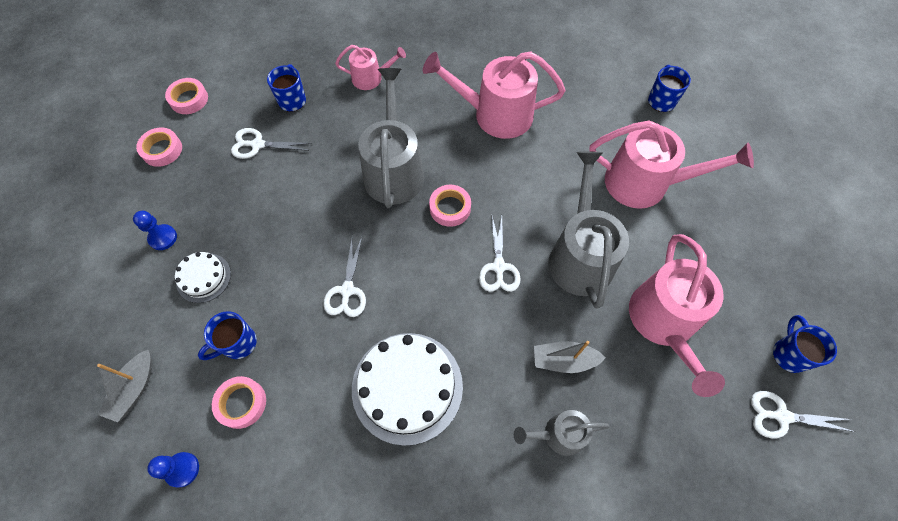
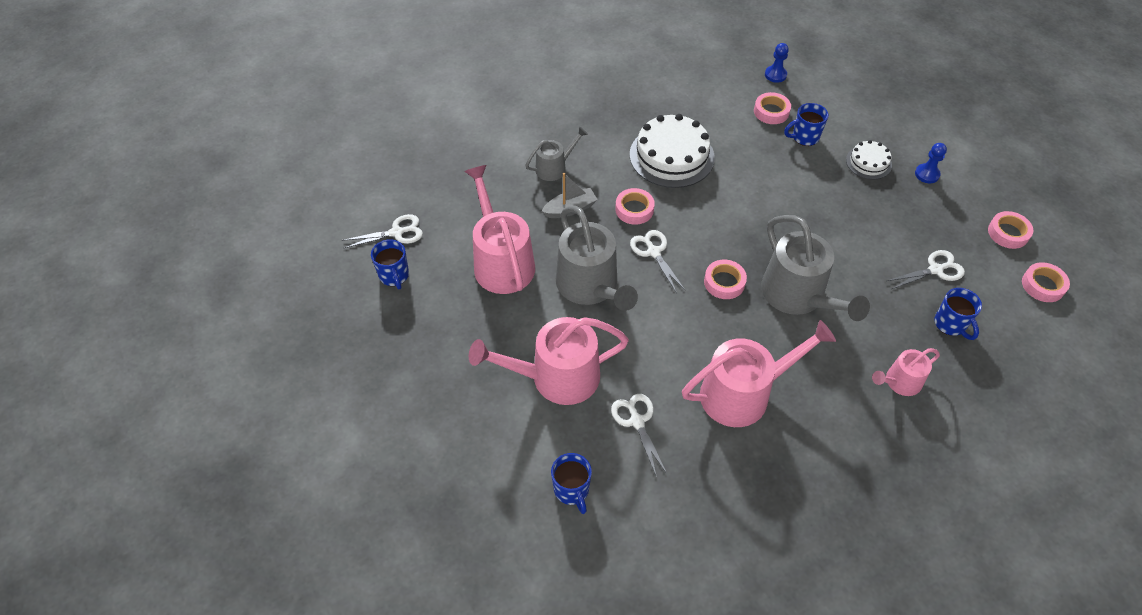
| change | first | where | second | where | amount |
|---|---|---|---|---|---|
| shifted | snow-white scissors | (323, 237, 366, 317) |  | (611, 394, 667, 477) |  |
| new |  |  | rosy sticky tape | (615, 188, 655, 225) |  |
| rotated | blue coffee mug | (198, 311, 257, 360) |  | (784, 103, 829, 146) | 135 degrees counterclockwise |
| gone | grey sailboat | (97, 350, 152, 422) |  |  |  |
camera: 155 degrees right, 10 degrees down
▬▬▬
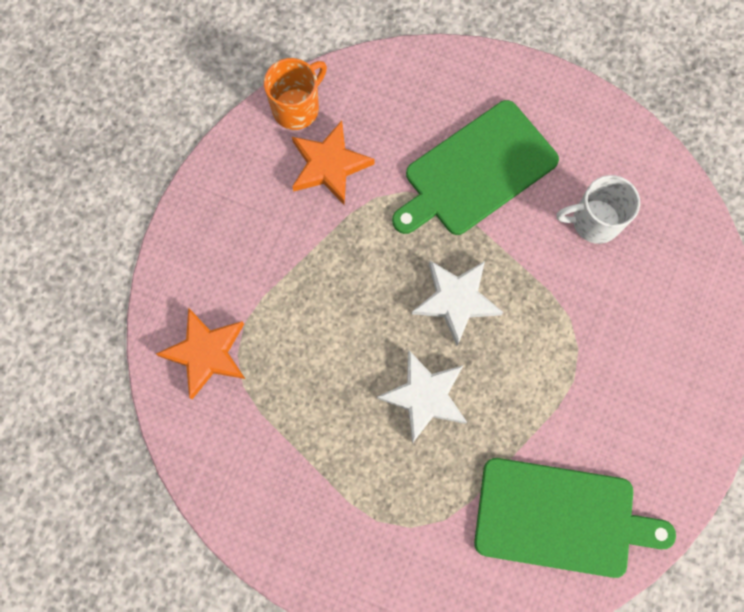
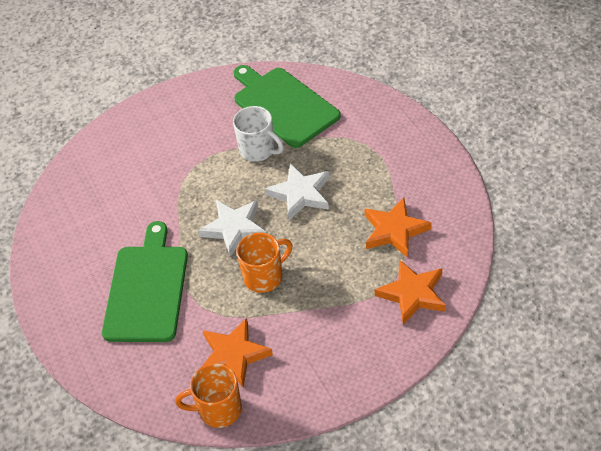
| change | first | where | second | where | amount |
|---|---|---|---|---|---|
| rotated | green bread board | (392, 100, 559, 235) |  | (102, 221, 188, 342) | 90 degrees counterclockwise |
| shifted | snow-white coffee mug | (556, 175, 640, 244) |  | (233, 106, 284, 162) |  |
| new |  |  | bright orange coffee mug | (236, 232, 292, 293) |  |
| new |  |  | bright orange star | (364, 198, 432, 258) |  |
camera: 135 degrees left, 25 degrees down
▬▬▬
- What is needed -
Report the number of lines in the entries where the word "shifted" occurs, and add nothing else.

- Exercise answer -
2